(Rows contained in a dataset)
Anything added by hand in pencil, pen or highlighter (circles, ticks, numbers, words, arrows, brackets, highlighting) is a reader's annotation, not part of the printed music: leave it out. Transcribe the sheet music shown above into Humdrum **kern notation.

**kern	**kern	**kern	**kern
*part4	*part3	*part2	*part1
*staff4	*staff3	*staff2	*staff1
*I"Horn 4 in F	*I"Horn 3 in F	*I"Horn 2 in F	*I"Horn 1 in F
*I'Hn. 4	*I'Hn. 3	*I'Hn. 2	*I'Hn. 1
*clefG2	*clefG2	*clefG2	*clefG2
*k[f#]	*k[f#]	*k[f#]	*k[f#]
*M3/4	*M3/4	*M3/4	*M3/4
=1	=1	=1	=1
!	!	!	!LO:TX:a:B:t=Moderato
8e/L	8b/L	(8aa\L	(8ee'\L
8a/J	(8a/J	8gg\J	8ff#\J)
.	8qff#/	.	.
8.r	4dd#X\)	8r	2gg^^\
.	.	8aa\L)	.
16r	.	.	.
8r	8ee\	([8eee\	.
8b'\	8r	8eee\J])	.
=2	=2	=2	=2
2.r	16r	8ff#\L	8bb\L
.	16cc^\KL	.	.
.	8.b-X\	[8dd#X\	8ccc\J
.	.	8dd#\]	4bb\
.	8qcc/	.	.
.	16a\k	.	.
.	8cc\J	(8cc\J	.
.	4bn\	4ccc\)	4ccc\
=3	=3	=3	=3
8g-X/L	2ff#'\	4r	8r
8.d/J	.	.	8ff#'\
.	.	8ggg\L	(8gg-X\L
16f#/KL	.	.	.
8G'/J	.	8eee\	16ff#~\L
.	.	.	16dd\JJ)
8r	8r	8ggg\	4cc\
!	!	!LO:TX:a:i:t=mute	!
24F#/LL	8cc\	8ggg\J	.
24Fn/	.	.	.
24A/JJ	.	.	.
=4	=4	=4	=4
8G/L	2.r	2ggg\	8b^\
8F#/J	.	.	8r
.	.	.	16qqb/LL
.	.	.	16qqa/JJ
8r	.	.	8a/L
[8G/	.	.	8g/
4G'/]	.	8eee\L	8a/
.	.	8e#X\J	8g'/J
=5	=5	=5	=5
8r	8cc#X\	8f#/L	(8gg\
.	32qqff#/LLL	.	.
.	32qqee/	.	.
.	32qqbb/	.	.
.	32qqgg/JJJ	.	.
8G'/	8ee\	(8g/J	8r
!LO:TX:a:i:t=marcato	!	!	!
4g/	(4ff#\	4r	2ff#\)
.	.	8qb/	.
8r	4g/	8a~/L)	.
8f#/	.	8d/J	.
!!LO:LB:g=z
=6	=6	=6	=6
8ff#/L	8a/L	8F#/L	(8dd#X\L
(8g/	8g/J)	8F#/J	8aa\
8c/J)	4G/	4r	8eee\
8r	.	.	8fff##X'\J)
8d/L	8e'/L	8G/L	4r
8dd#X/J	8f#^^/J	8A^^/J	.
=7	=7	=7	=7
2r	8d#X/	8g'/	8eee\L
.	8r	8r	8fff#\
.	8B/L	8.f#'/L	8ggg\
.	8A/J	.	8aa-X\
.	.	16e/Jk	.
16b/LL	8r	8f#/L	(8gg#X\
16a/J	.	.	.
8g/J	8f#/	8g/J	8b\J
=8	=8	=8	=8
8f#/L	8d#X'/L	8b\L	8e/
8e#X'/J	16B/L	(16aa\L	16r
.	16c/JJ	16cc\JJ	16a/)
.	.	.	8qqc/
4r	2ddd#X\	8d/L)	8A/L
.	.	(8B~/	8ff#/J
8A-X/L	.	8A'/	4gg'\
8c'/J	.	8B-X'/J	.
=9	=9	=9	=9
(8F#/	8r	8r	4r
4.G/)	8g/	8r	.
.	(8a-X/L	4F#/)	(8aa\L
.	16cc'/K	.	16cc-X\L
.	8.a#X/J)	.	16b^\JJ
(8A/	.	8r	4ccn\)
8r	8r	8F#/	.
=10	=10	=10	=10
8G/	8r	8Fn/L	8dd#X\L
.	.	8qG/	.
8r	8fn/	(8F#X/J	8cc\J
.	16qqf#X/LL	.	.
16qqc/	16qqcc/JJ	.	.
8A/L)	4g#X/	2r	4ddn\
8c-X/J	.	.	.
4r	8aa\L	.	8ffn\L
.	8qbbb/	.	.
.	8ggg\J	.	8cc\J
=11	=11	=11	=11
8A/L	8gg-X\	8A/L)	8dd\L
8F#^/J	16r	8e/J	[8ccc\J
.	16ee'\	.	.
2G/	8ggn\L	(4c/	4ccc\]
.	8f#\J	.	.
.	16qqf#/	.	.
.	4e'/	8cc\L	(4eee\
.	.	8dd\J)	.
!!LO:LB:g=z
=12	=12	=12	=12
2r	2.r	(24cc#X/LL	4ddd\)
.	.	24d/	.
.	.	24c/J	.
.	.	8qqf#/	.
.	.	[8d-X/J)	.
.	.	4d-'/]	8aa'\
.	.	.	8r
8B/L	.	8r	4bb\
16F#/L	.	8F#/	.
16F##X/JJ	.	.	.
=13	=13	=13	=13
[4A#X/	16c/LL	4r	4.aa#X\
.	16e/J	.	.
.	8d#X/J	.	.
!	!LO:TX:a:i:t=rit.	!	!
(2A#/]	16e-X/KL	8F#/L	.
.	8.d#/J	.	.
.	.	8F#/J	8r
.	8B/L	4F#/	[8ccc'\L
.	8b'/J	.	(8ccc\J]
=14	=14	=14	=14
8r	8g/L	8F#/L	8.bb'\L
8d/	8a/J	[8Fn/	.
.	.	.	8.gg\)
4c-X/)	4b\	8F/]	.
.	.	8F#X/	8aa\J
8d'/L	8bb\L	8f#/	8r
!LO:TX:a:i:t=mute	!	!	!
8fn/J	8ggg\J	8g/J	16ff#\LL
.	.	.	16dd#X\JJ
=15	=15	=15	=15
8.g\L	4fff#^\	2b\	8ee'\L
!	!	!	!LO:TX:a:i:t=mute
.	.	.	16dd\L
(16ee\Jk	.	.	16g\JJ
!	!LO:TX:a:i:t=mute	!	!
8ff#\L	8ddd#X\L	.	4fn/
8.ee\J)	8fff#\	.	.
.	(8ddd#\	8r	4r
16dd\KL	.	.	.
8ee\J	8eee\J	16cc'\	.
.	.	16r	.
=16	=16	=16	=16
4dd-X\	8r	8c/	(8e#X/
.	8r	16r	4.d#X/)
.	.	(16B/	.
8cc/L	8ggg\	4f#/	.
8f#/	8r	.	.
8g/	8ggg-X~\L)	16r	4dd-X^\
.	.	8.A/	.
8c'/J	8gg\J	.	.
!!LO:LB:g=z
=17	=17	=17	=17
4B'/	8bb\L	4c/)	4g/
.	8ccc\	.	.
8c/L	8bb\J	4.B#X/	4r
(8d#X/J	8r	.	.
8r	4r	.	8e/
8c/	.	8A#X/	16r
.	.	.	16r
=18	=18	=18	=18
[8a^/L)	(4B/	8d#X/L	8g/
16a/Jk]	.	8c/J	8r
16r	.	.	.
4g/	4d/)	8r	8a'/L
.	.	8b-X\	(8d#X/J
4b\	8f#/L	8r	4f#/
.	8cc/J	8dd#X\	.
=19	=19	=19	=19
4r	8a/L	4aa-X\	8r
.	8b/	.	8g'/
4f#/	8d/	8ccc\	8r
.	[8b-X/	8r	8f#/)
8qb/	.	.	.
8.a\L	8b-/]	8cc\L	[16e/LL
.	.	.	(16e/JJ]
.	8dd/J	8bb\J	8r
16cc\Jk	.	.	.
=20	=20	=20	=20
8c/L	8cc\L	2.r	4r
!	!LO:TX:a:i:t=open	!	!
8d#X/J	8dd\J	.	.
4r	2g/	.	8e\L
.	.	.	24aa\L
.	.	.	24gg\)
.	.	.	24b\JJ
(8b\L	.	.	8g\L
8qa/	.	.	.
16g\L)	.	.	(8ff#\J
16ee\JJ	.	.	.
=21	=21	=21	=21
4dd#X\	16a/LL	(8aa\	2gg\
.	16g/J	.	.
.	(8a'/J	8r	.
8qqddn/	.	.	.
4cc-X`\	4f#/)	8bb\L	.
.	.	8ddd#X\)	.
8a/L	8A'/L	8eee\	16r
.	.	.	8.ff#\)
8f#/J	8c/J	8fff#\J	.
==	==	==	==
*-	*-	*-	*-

- WHAT YOU SHOULD DO
How many lines in the rows above contain the string "kern"? Reply with the number only.

- RESULT
2